(Given request):
Reproduce all of the records below, substituting "point_id" for every occurrence of "point_idx" and leaving everything else unchanged.

(Collected data):

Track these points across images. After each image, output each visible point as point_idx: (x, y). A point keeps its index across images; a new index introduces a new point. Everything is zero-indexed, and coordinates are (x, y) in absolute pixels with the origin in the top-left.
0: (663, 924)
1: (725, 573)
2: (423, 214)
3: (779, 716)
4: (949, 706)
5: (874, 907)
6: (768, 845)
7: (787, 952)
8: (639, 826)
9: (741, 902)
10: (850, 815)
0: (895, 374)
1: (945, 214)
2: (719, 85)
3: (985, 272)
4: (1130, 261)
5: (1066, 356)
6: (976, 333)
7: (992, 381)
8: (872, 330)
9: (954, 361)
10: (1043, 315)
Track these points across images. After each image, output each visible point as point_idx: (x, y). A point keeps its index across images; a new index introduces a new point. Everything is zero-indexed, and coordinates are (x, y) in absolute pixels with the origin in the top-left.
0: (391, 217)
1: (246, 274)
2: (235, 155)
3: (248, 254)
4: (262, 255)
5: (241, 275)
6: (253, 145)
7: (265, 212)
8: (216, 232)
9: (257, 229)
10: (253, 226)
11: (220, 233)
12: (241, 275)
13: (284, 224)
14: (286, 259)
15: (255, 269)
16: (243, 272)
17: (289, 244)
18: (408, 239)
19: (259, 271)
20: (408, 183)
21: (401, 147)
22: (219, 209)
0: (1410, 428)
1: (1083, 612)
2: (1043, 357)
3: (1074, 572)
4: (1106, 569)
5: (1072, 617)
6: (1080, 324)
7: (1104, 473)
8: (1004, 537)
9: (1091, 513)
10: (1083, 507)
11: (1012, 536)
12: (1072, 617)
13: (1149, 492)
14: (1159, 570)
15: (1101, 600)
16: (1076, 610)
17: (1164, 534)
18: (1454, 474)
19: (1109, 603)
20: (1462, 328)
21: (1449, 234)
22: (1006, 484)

(Exercise response):
Track these points across images. After each image, output each visible point as point_id: (x, y). A point keeps its index across images; a new index introduces a new point. Everything is zero-indexed, and coordinates are (x, y) in absolute pixels with the origin in the top-left.
0: (663, 924)
1: (725, 573)
2: (423, 214)
3: (779, 716)
4: (949, 706)
5: (874, 907)
6: (768, 845)
7: (787, 952)
8: (639, 826)
9: (741, 902)
10: (850, 815)
0: (895, 374)
1: (945, 214)
2: (719, 85)
3: (985, 272)
4: (1130, 261)
5: (1066, 356)
6: (976, 333)
7: (992, 381)
8: (872, 330)
9: (954, 361)
10: (1043, 315)
Track these points across images. After each image, output each visible point as point_id: (x, y). A point keeps its index across images; a new index introduces a new point. Everything is zero-indexed, and coordinates are (x, y) in absolute pixels with the origin in the top-left.
0: (391, 217)
1: (246, 274)
2: (235, 155)
3: (248, 254)
4: (262, 255)
5: (241, 275)
6: (253, 145)
7: (265, 212)
8: (216, 232)
9: (257, 229)
10: (253, 226)
11: (220, 233)
12: (241, 275)
13: (284, 224)
14: (286, 259)
15: (255, 269)
16: (243, 272)
17: (289, 244)
18: (408, 239)
19: (259, 271)
20: (408, 183)
21: (401, 147)
22: (219, 209)
0: (1410, 428)
1: (1083, 612)
2: (1043, 357)
3: (1074, 572)
4: (1106, 569)
5: (1072, 617)
6: (1080, 324)
7: (1104, 473)
8: (1004, 537)
9: (1091, 513)
10: (1083, 507)
11: (1012, 536)
12: (1072, 617)
13: (1149, 492)
14: (1159, 570)
15: (1101, 600)
16: (1076, 610)
17: (1164, 534)
18: (1454, 474)
19: (1109, 603)
20: (1462, 328)
21: (1449, 234)
22: (1006, 484)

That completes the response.